(Coordinate-based change listings)
=== Begin Enclosure ===

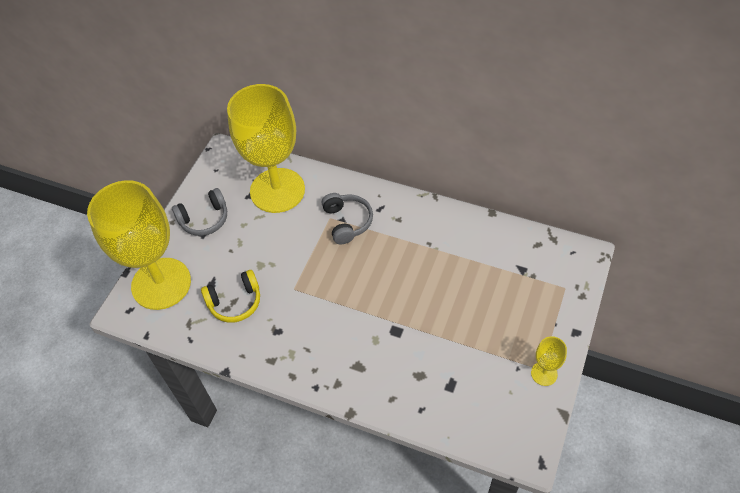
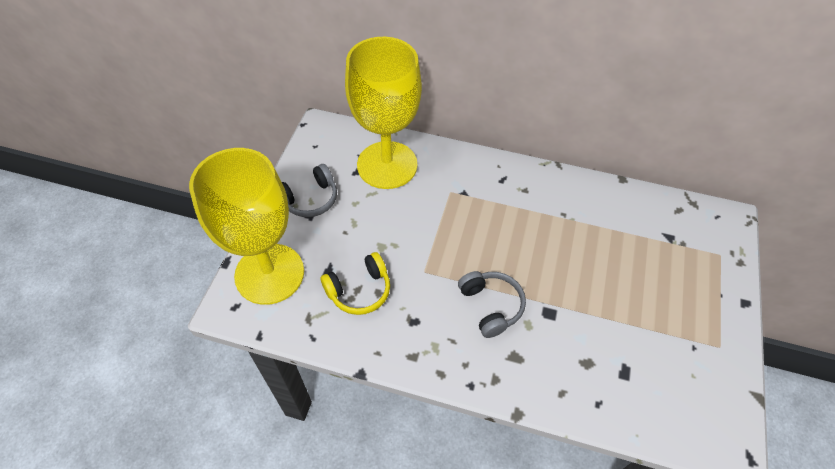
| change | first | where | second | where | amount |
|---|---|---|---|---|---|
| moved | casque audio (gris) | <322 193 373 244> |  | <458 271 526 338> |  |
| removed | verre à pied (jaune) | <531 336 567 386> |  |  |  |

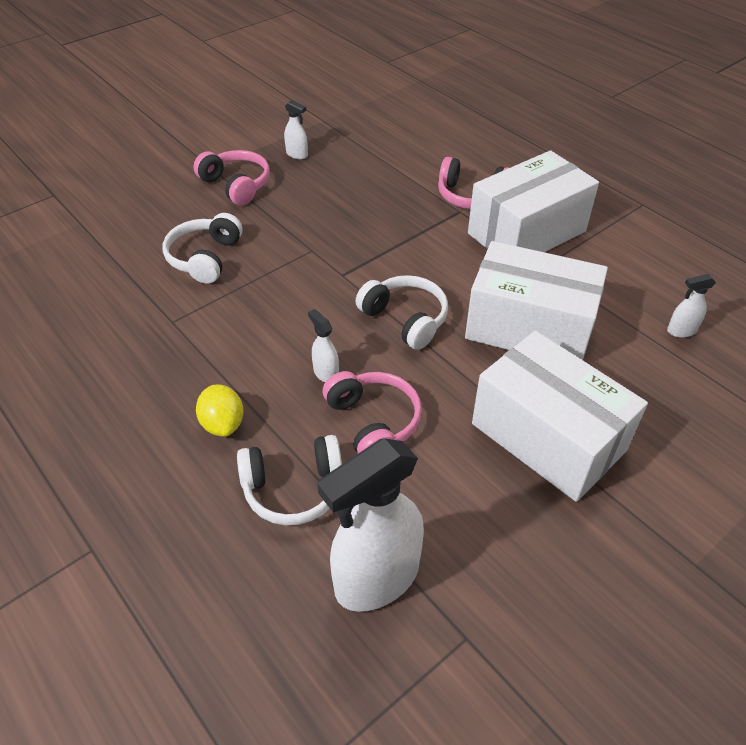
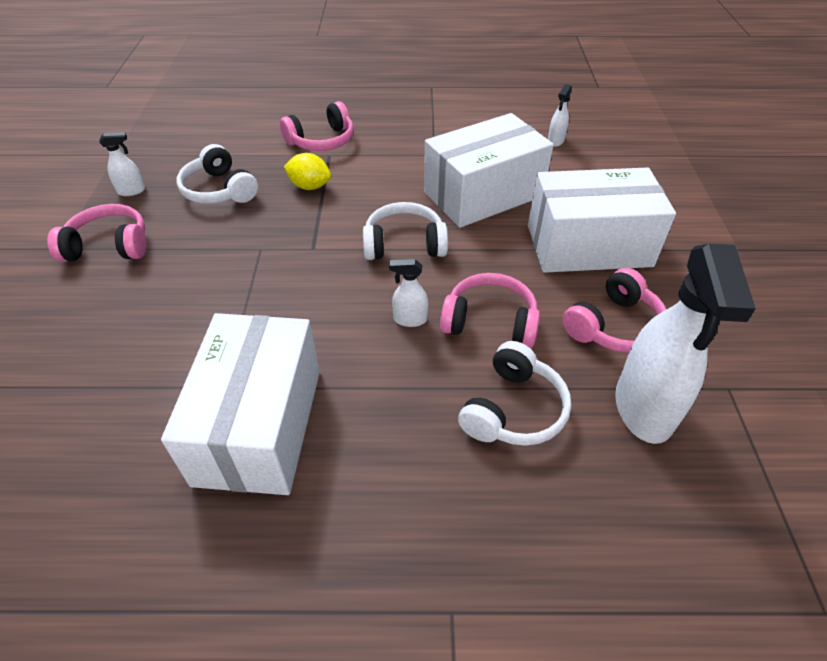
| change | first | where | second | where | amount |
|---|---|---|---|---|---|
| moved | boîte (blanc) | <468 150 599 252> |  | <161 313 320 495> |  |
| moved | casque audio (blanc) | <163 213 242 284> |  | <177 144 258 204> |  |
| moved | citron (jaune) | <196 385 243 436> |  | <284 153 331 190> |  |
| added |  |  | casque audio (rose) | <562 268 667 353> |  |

=== End Enclosure ===

** PROBLEM DETAILS **
Among the records above, find the lines that contain "audio" and copy every one.

** ANSWER FOR THIS EXERCISE **
| moved | casque audio (gris) | <322 193 373 244> |  | <458 271 526 338> |  |
| moved | casque audio (blanc) | <163 213 242 284> |  | <177 144 258 204> |  |
| added |  |  | casque audio (rose) | <562 268 667 353> |  |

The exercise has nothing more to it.